**EXERCISE DESCRIPTION:**
Your job here is to restate every record exactly, pictures excluded.

**DATA:**

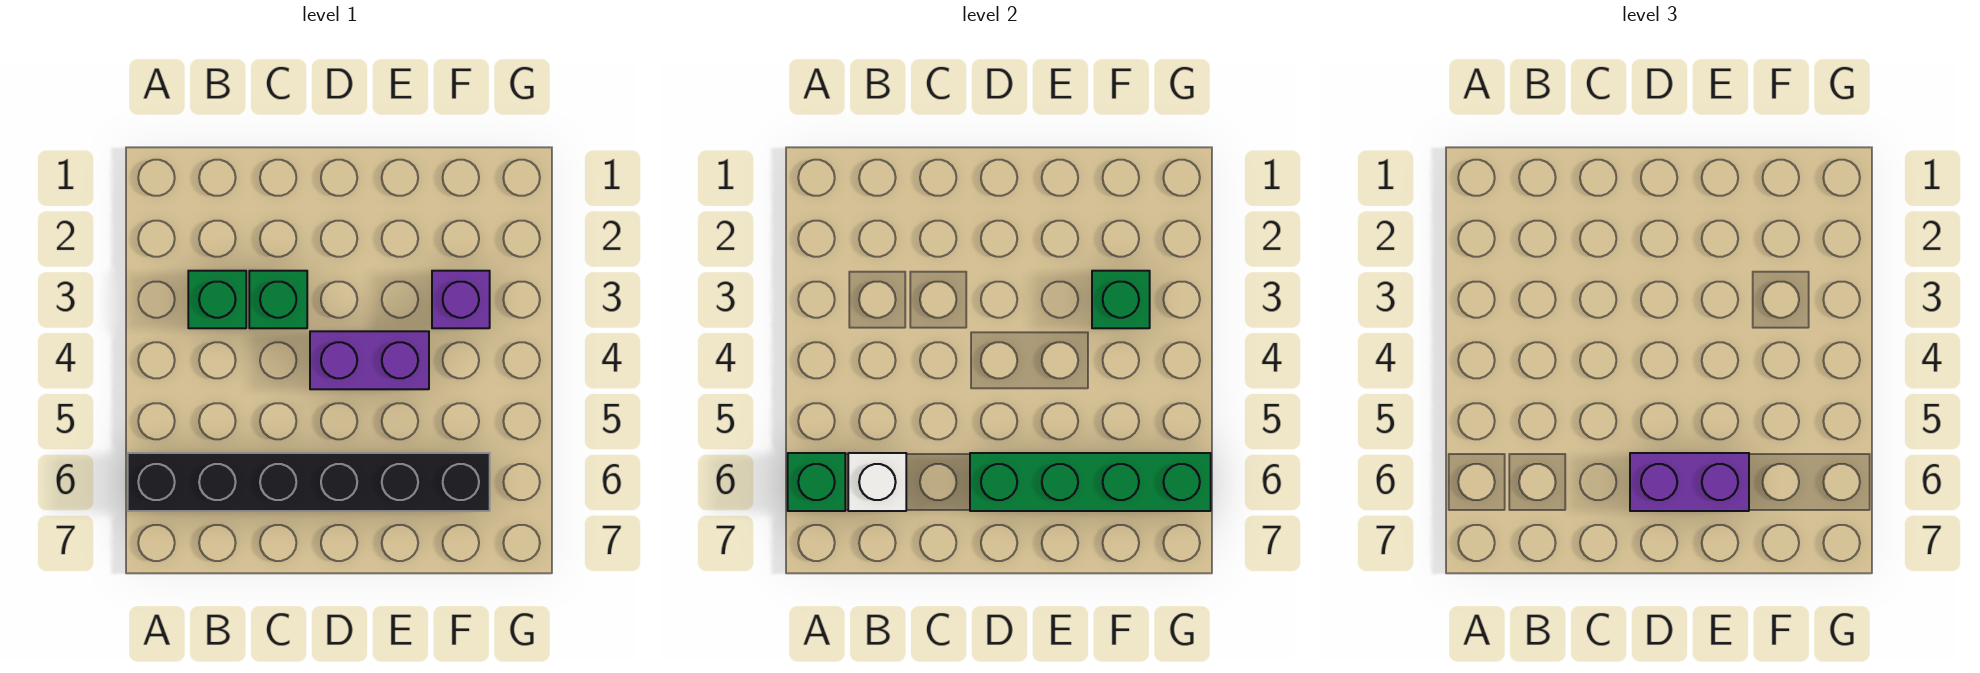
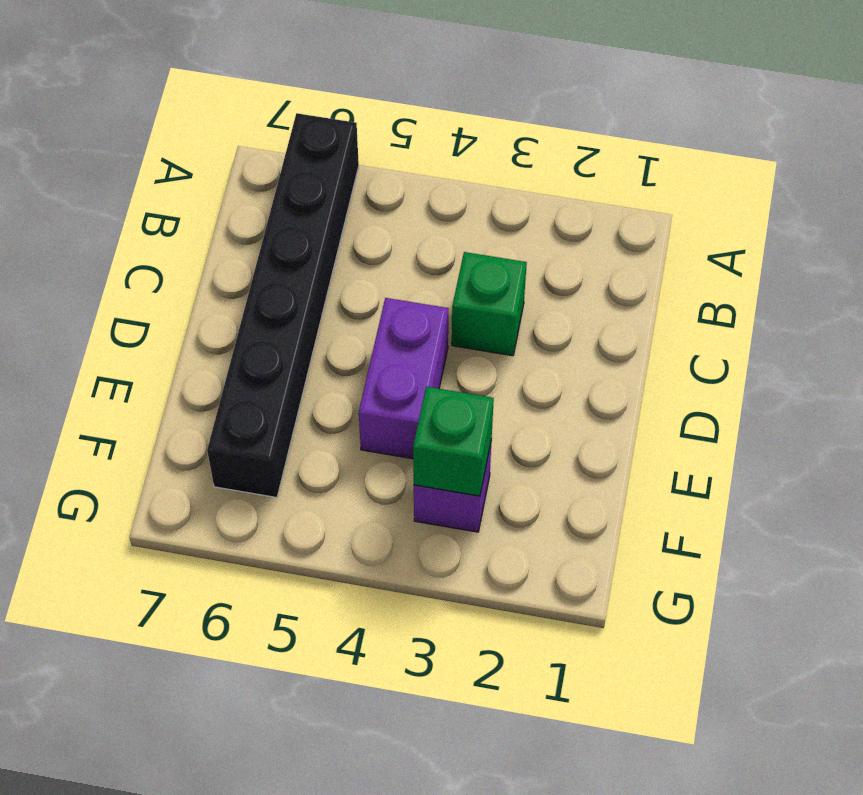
none -> green brick B3 level 1
none -> green brick A6 level 2

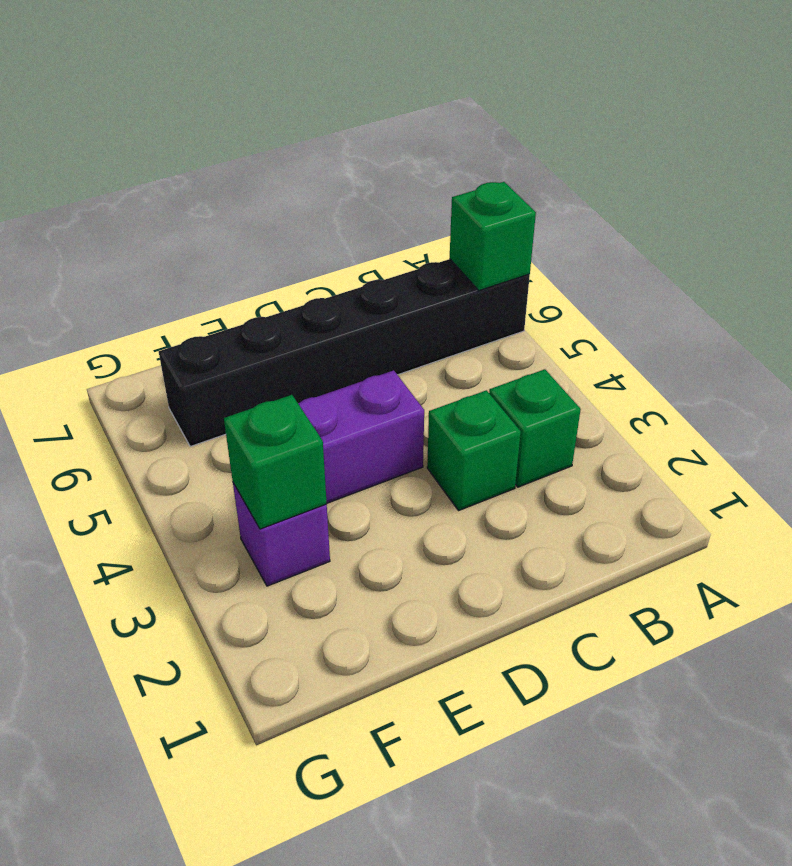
none -> white brick B6 level 2
none -> green brick D6:G6 level 2

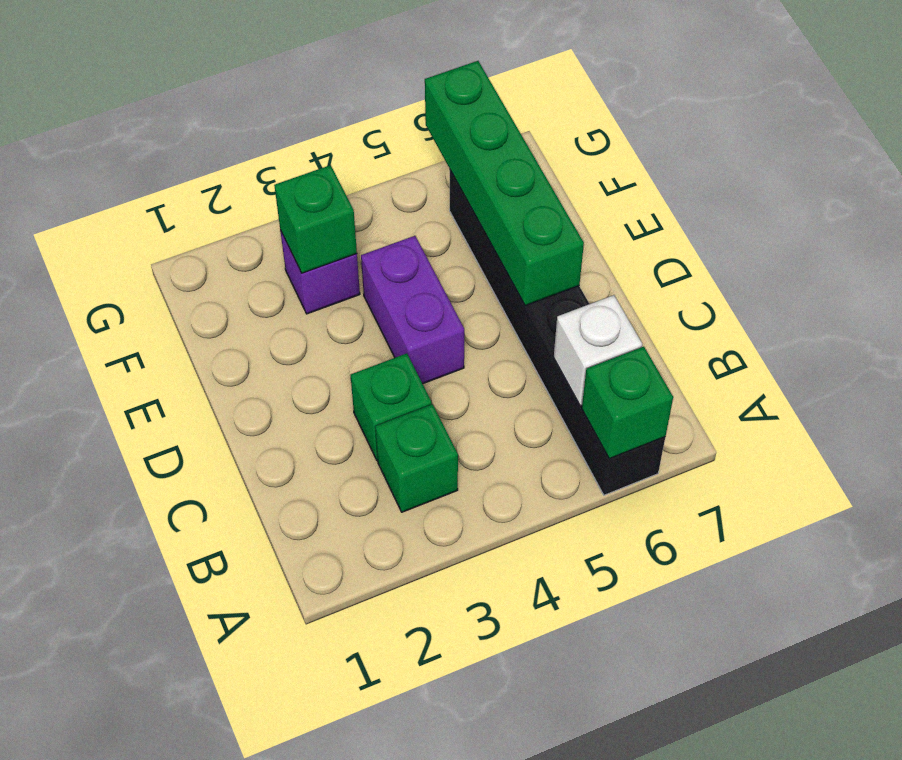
none -> purple brick D6:E6 level 3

**ANSWER BELOW:**
none -> green brick B3 level 1
none -> green brick A6 level 2

none -> white brick B6 level 2
none -> green brick D6:G6 level 2

none -> purple brick D6:E6 level 3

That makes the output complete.